(Input material begins)

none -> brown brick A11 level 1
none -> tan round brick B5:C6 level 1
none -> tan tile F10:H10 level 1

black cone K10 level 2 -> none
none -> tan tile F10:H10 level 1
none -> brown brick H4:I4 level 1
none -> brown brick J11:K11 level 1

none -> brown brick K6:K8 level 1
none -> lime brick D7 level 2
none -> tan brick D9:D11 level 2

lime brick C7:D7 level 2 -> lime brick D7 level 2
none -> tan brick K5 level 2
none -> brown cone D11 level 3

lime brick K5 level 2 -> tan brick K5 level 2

(Input material ends)

What the task requires
All that is needed is the line containing "none -> tan brick D9:D11 level 2" and each line after it to the end of the data above, set down exactly.

Result
none -> tan brick D9:D11 level 2

lime brick C7:D7 level 2 -> lime brick D7 level 2
none -> tan brick K5 level 2
none -> brown cone D11 level 3

lime brick K5 level 2 -> tan brick K5 level 2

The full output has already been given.